Work request: All of the lines below should be copied word for word.
[Material shown Boundary: Start]
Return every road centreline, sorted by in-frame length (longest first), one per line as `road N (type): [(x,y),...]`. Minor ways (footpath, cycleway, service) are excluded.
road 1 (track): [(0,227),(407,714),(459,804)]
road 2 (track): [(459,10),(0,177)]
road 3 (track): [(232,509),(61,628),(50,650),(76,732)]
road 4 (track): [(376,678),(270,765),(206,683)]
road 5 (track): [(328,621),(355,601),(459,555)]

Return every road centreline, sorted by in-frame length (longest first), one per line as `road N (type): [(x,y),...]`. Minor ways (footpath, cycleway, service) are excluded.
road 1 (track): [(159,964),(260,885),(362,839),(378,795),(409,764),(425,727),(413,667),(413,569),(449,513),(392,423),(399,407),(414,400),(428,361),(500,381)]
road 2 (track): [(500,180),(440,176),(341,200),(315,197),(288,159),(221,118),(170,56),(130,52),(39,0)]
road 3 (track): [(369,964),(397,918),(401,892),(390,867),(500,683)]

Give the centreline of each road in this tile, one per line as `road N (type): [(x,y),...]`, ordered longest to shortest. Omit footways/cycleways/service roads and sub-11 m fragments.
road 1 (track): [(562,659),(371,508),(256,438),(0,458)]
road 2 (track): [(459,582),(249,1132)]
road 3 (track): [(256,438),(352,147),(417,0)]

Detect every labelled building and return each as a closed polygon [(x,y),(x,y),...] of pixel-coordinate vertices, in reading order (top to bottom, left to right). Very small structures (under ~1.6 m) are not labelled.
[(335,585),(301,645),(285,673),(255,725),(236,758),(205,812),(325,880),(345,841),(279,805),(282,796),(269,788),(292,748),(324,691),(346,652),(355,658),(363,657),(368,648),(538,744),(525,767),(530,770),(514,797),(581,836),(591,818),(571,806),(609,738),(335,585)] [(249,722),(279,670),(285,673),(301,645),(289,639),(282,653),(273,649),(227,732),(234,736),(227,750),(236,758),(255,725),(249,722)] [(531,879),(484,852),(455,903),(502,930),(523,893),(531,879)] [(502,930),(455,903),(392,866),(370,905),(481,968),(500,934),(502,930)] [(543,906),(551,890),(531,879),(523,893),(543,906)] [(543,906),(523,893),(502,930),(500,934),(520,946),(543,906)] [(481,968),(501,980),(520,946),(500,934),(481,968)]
[Material shown Boundary: End]
Result for this exercise:
Return every road centreline, sorted by in-frame length (longest first), one per line as `road N (type): [(x,y),...]`. Minor ways (footpath, cycleway, service) are excluded.
road 1 (track): [(0,227),(407,714),(459,804)]
road 2 (track): [(459,10),(0,177)]
road 3 (track): [(232,509),(61,628),(50,650),(76,732)]
road 4 (track): [(376,678),(270,765),(206,683)]
road 5 (track): [(328,621),(355,601),(459,555)]

Return every road centreline, sorted by in-frame length (longest first), one per line as `road N (type): [(x,y),...]`. Minor ways (footpath, cycleway, service) are excluded.
road 1 (track): [(159,964),(260,885),(362,839),(378,795),(409,764),(425,727),(413,667),(413,569),(449,513),(392,423),(399,407),(414,400),(428,361),(500,381)]
road 2 (track): [(500,180),(440,176),(341,200),(315,197),(288,159),(221,118),(170,56),(130,52),(39,0)]
road 3 (track): [(369,964),(397,918),(401,892),(390,867),(500,683)]

Give the centreline of each road in this tile, one per line as `road N (type): [(x,y),...]`, ordered longest to shortest. Omit footways/cycleways/service roads and sub-11 m fragments.
road 1 (track): [(562,659),(371,508),(256,438),(0,458)]
road 2 (track): [(459,582),(249,1132)]
road 3 (track): [(256,438),(352,147),(417,0)]

Detect every labelled building and return each as a closed polygon [(x,y),(x,y),...] of pixel-coordinate vertices, in reading order (top to bottom, left to right). Very small structures (under ~1.6 m) are not labelled.
[(335,585),(301,645),(285,673),(255,725),(236,758),(205,812),(325,880),(345,841),(279,805),(282,796),(269,788),(292,748),(324,691),(346,652),(355,658),(363,657),(368,648),(538,744),(525,767),(530,770),(514,797),(581,836),(591,818),(571,806),(609,738),(335,585)] [(249,722),(279,670),(285,673),(301,645),(289,639),(282,653),(273,649),(227,732),(234,736),(227,750),(236,758),(255,725),(249,722)] [(531,879),(484,852),(455,903),(502,930),(523,893),(531,879)] [(502,930),(455,903),(392,866),(370,905),(481,968),(500,934),(502,930)] [(543,906),(551,890),(531,879),(523,893),(543,906)] [(543,906),(523,893),(502,930),(500,934),(520,946),(543,906)] [(481,968),(501,980),(520,946),(500,934),(481,968)]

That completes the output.